_What is expected_. Your reply should be the complete data, reproduced exactly.

_Given data_.
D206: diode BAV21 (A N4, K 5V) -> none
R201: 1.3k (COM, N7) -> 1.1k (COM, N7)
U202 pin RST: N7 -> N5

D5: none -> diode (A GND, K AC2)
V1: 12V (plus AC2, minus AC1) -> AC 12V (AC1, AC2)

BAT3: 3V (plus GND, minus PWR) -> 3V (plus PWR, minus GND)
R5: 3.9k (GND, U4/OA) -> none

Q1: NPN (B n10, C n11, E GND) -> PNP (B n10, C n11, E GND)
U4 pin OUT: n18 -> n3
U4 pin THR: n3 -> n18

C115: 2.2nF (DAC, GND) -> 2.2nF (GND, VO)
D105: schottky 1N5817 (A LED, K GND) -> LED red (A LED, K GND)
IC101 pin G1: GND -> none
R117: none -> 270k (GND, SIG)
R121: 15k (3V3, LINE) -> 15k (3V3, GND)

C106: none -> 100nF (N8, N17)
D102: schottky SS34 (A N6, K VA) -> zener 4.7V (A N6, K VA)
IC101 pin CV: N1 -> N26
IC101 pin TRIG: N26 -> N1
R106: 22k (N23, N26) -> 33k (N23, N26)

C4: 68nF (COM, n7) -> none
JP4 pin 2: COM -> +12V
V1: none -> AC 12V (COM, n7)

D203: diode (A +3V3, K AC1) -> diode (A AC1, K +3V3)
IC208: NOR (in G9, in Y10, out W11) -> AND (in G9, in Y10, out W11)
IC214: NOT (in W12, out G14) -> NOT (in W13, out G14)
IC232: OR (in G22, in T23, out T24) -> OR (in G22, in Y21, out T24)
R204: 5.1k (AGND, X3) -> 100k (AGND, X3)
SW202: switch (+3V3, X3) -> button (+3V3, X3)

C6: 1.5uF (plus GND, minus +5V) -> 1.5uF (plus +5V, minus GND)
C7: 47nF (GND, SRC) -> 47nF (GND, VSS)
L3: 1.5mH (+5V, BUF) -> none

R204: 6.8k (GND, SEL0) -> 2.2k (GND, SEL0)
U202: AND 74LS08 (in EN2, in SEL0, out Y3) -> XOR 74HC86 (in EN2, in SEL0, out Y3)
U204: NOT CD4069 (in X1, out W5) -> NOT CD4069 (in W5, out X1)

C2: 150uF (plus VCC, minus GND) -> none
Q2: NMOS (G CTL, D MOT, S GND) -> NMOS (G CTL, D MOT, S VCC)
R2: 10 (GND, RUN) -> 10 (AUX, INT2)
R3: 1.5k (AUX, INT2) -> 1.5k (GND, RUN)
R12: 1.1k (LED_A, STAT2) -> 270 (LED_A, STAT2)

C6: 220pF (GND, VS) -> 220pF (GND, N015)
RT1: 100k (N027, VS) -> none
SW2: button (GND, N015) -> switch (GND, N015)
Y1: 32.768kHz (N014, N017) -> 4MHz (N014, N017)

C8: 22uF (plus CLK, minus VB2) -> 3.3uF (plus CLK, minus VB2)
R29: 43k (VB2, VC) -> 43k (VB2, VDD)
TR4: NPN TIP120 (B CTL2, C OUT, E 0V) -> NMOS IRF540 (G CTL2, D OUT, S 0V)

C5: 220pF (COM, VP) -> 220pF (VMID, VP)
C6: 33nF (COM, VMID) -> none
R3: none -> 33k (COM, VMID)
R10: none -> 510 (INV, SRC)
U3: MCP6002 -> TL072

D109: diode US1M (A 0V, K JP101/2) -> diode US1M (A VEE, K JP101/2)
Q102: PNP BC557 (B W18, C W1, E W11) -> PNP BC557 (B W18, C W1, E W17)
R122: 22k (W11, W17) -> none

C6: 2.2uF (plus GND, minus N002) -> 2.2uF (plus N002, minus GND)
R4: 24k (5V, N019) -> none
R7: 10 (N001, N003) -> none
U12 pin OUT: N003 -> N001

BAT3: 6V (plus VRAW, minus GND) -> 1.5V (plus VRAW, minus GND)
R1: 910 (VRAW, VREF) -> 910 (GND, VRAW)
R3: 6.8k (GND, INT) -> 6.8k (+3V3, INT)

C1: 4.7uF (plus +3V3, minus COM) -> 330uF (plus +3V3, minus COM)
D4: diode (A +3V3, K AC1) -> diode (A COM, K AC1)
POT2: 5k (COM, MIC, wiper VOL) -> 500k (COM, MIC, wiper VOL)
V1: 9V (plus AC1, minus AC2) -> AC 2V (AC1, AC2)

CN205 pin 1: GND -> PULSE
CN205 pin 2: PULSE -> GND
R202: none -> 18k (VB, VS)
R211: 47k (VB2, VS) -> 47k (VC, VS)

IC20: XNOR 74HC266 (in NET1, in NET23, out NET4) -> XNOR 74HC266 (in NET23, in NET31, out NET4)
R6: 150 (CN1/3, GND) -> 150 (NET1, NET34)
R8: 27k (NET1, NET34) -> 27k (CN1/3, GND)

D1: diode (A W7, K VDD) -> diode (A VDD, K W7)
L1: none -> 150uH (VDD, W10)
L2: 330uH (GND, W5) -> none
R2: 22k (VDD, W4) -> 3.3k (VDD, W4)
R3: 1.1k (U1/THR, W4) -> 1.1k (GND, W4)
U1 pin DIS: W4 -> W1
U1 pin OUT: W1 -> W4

_Response to the task_.
D206: diode BAV21 (A N4, K 5V) -> none
R201: 1.3k (COM, N7) -> 1.1k (COM, N7)
U202 pin RST: N7 -> N5

D5: none -> diode (A GND, K AC2)
V1: 12V (plus AC2, minus AC1) -> AC 12V (AC1, AC2)

BAT3: 3V (plus GND, minus PWR) -> 3V (plus PWR, minus GND)
R5: 3.9k (GND, U4/OA) -> none

Q1: NPN (B n10, C n11, E GND) -> PNP (B n10, C n11, E GND)
U4 pin OUT: n18 -> n3
U4 pin THR: n3 -> n18

C115: 2.2nF (DAC, GND) -> 2.2nF (GND, VO)
D105: schottky 1N5817 (A LED, K GND) -> LED red (A LED, K GND)
IC101 pin G1: GND -> none
R117: none -> 270k (GND, SIG)
R121: 15k (3V3, LINE) -> 15k (3V3, GND)

C106: none -> 100nF (N8, N17)
D102: schottky SS34 (A N6, K VA) -> zener 4.7V (A N6, K VA)
IC101 pin CV: N1 -> N26
IC101 pin TRIG: N26 -> N1
R106: 22k (N23, N26) -> 33k (N23, N26)

C4: 68nF (COM, n7) -> none
JP4 pin 2: COM -> +12V
V1: none -> AC 12V (COM, n7)

D203: diode (A +3V3, K AC1) -> diode (A AC1, K +3V3)
IC208: NOR (in G9, in Y10, out W11) -> AND (in G9, in Y10, out W11)
IC214: NOT (in W12, out G14) -> NOT (in W13, out G14)
IC232: OR (in G22, in T23, out T24) -> OR (in G22, in Y21, out T24)
R204: 5.1k (AGND, X3) -> 100k (AGND, X3)
SW202: switch (+3V3, X3) -> button (+3V3, X3)

C6: 1.5uF (plus GND, minus +5V) -> 1.5uF (plus +5V, minus GND)
C7: 47nF (GND, SRC) -> 47nF (GND, VSS)
L3: 1.5mH (+5V, BUF) -> none

R204: 6.8k (GND, SEL0) -> 2.2k (GND, SEL0)
U202: AND 74LS08 (in EN2, in SEL0, out Y3) -> XOR 74HC86 (in EN2, in SEL0, out Y3)
U204: NOT CD4069 (in X1, out W5) -> NOT CD4069 (in W5, out X1)

C2: 150uF (plus VCC, minus GND) -> none
Q2: NMOS (G CTL, D MOT, S GND) -> NMOS (G CTL, D MOT, S VCC)
R2: 10 (GND, RUN) -> 10 (AUX, INT2)
R3: 1.5k (AUX, INT2) -> 1.5k (GND, RUN)
R12: 1.1k (LED_A, STAT2) -> 270 (LED_A, STAT2)

C6: 220pF (GND, VS) -> 220pF (GND, N015)
RT1: 100k (N027, VS) -> none
SW2: button (GND, N015) -> switch (GND, N015)
Y1: 32.768kHz (N014, N017) -> 4MHz (N014, N017)

C8: 22uF (plus CLK, minus VB2) -> 3.3uF (plus CLK, minus VB2)
R29: 43k (VB2, VC) -> 43k (VB2, VDD)
TR4: NPN TIP120 (B CTL2, C OUT, E 0V) -> NMOS IRF540 (G CTL2, D OUT, S 0V)

C5: 220pF (COM, VP) -> 220pF (VMID, VP)
C6: 33nF (COM, VMID) -> none
R3: none -> 33k (COM, VMID)
R10: none -> 510 (INV, SRC)
U3: MCP6002 -> TL072

D109: diode US1M (A 0V, K JP101/2) -> diode US1M (A VEE, K JP101/2)
Q102: PNP BC557 (B W18, C W1, E W11) -> PNP BC557 (B W18, C W1, E W17)
R122: 22k (W11, W17) -> none

C6: 2.2uF (plus GND, minus N002) -> 2.2uF (plus N002, minus GND)
R4: 24k (5V, N019) -> none
R7: 10 (N001, N003) -> none
U12 pin OUT: N003 -> N001

BAT3: 6V (plus VRAW, minus GND) -> 1.5V (plus VRAW, minus GND)
R1: 910 (VRAW, VREF) -> 910 (GND, VRAW)
R3: 6.8k (GND, INT) -> 6.8k (+3V3, INT)

C1: 4.7uF (plus +3V3, minus COM) -> 330uF (plus +3V3, minus COM)
D4: diode (A +3V3, K AC1) -> diode (A COM, K AC1)
POT2: 5k (COM, MIC, wiper VOL) -> 500k (COM, MIC, wiper VOL)
V1: 9V (plus AC1, minus AC2) -> AC 2V (AC1, AC2)

CN205 pin 1: GND -> PULSE
CN205 pin 2: PULSE -> GND
R202: none -> 18k (VB, VS)
R211: 47k (VB2, VS) -> 47k (VC, VS)

IC20: XNOR 74HC266 (in NET1, in NET23, out NET4) -> XNOR 74HC266 (in NET23, in NET31, out NET4)
R6: 150 (CN1/3, GND) -> 150 (NET1, NET34)
R8: 27k (NET1, NET34) -> 27k (CN1/3, GND)

D1: diode (A W7, K VDD) -> diode (A VDD, K W7)
L1: none -> 150uH (VDD, W10)
L2: 330uH (GND, W5) -> none
R2: 22k (VDD, W4) -> 3.3k (VDD, W4)
R3: 1.1k (U1/THR, W4) -> 1.1k (GND, W4)
U1 pin DIS: W4 -> W1
U1 pin OUT: W1 -> W4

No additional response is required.